STUDY MATERIAL:
┄┄┄┄┄┄┄┄┄┄
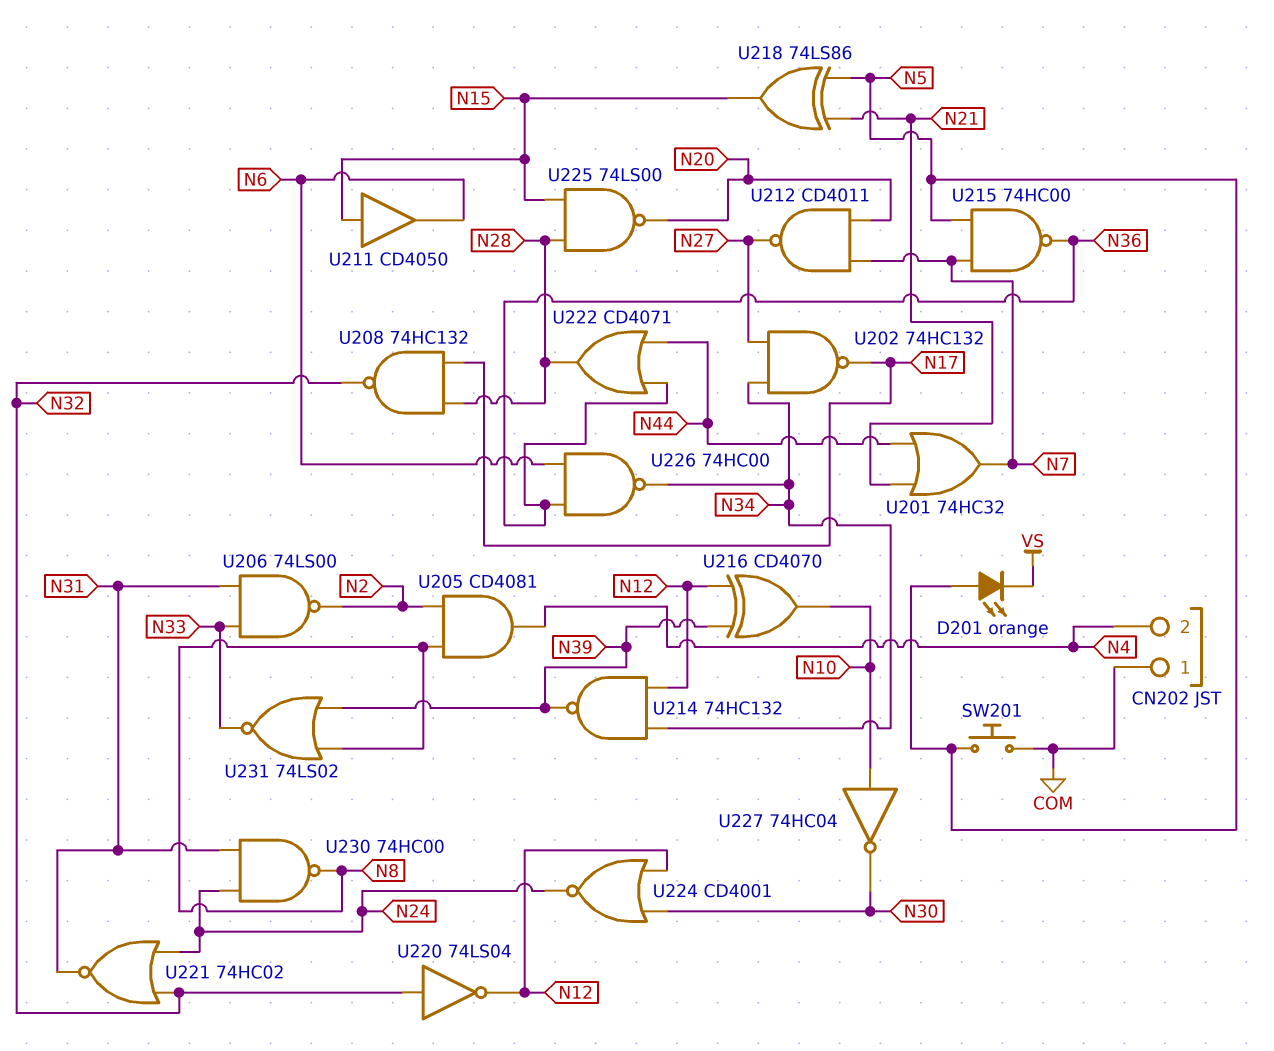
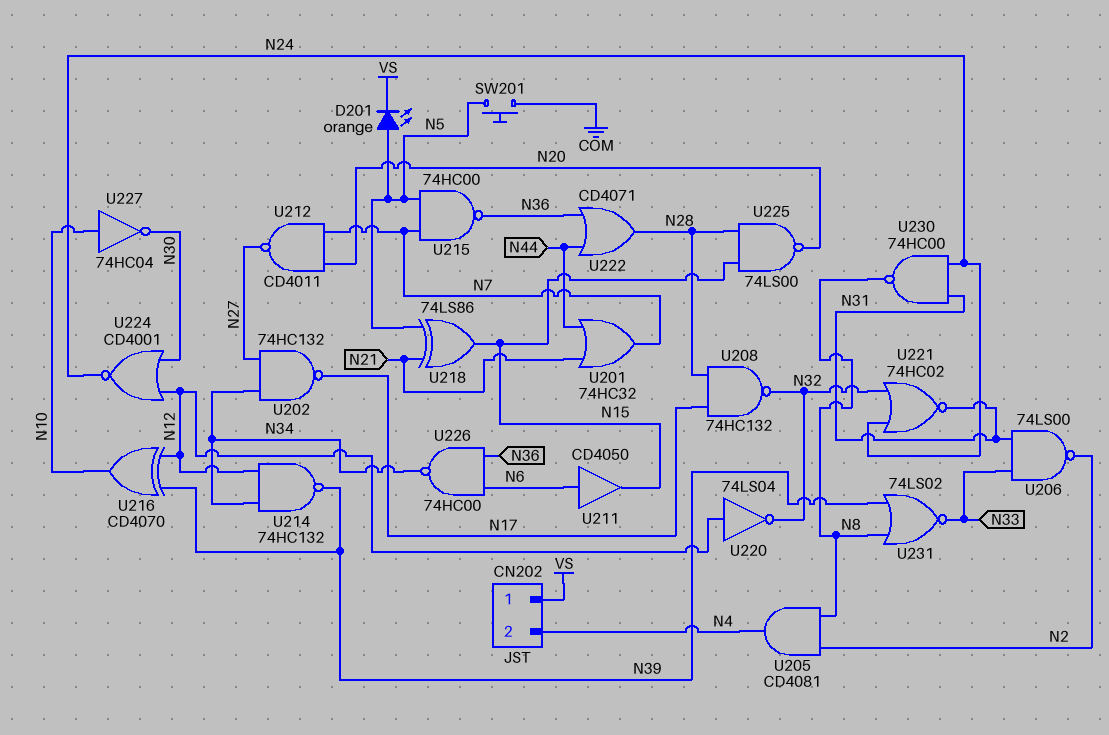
CN202 pin 1: COM -> VS
U211: buffer CD4050 (in N15, out N6) -> buffer CD4050 (in N6, out N15)
U220: NOT 74LS04 (in N32, out N12) -> NOT 74LS04 (in N12, out N32)

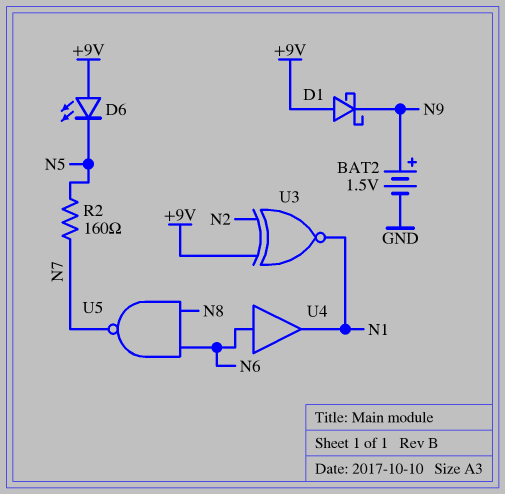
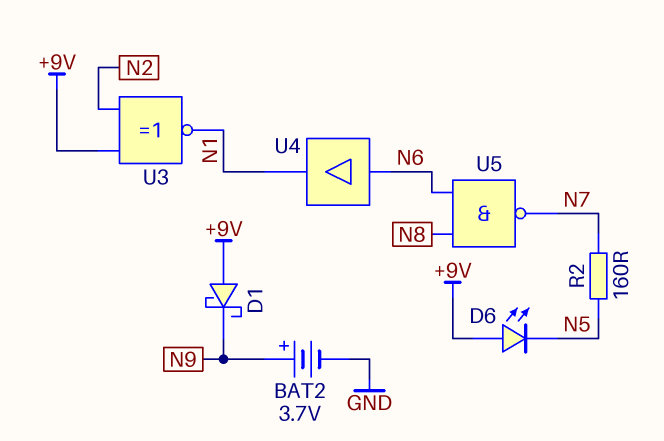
BAT2: 1.5V (plus N9, minus GND) -> 3.7V (plus N9, minus GND)

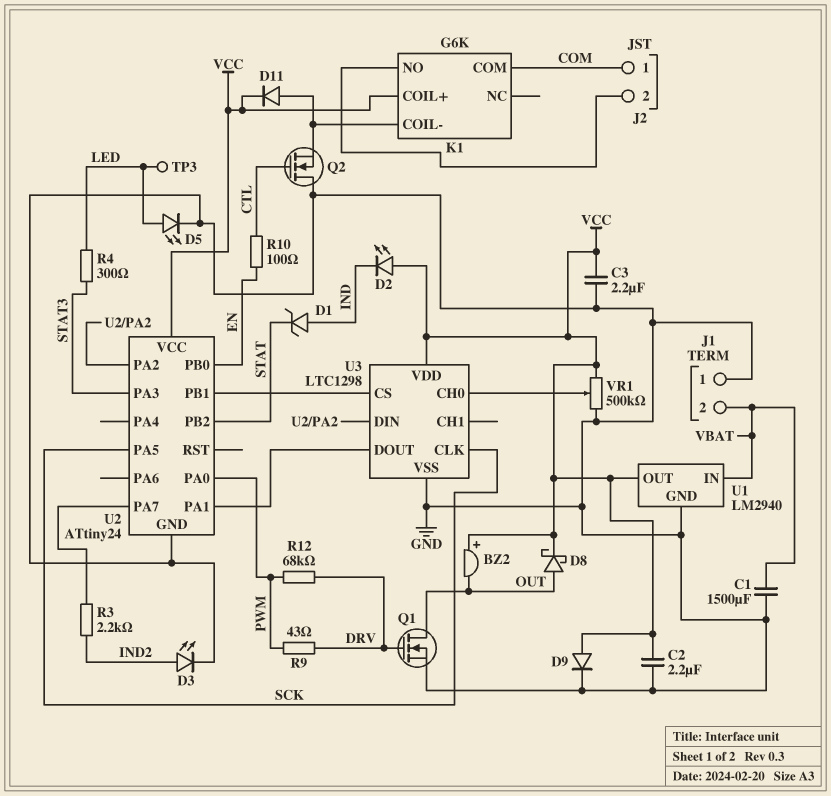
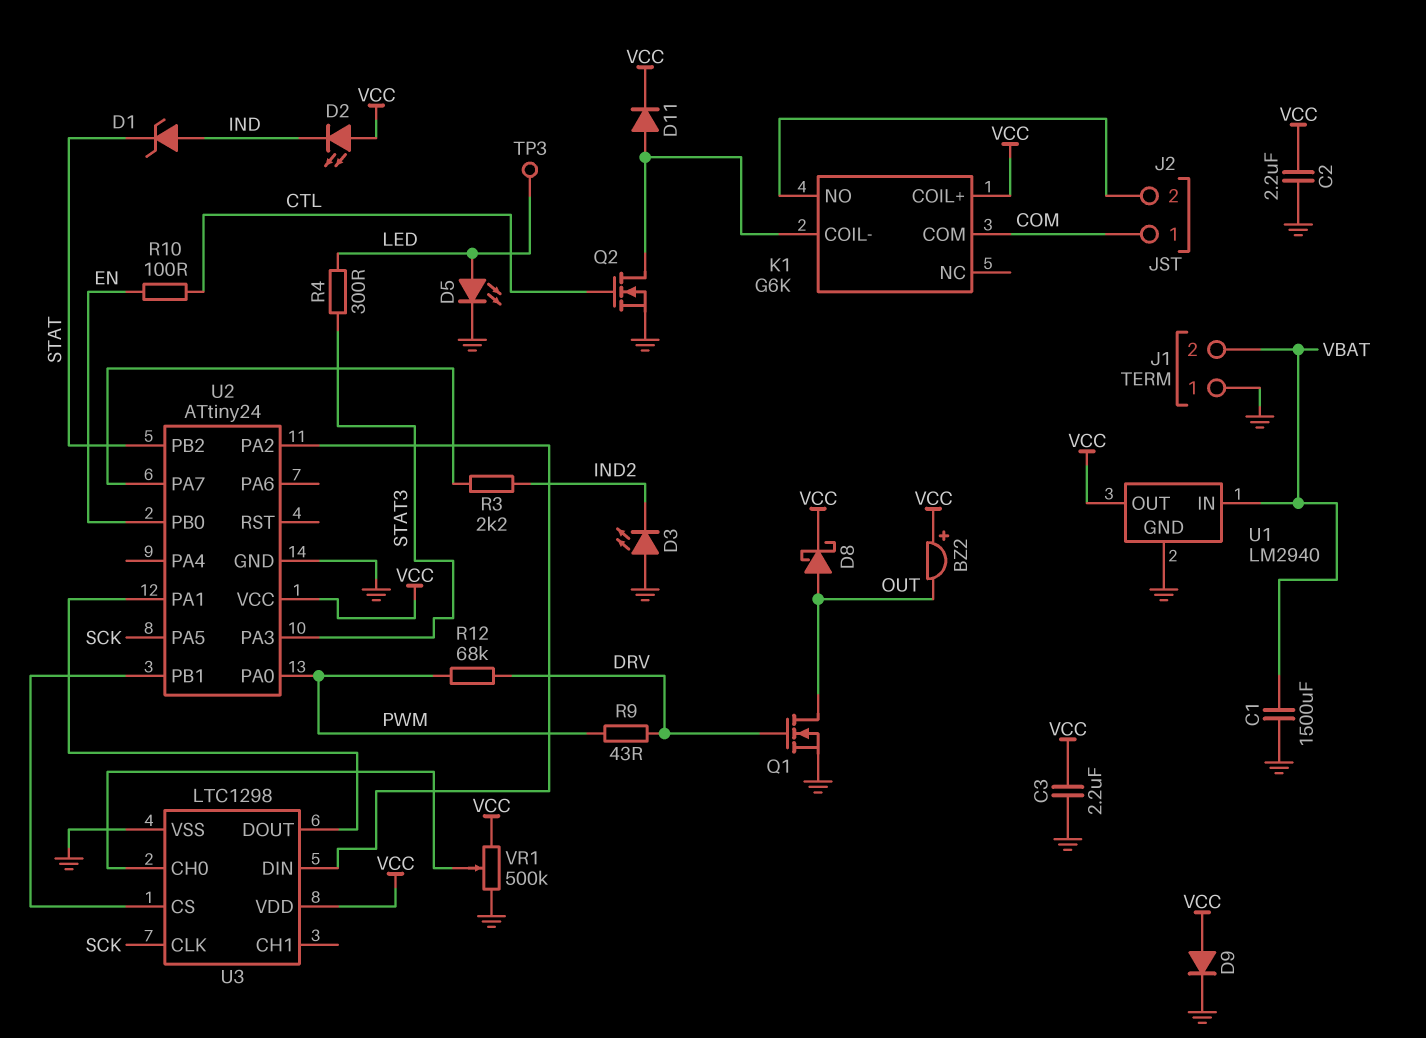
D3: LED (A IND2, K GND) -> LED (A GND, K IND2)
Q2: NMOS (G CTL, D GND, S K1/COIL-) -> NMOS (G CTL, D K1/COIL-, S GND)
┄┄┄┄┄┄┄┄┄┄
WORK INSTRUCTION: Recopy the full listing exactly, passing over any picture.

SOLUTION:
CN202 pin 1: COM -> VS
U211: buffer CD4050 (in N15, out N6) -> buffer CD4050 (in N6, out N15)
U220: NOT 74LS04 (in N32, out N12) -> NOT 74LS04 (in N12, out N32)

BAT2: 1.5V (plus N9, minus GND) -> 3.7V (plus N9, minus GND)

D3: LED (A IND2, K GND) -> LED (A GND, K IND2)
Q2: NMOS (G CTL, D GND, S K1/COIL-) -> NMOS (G CTL, D K1/COIL-, S GND)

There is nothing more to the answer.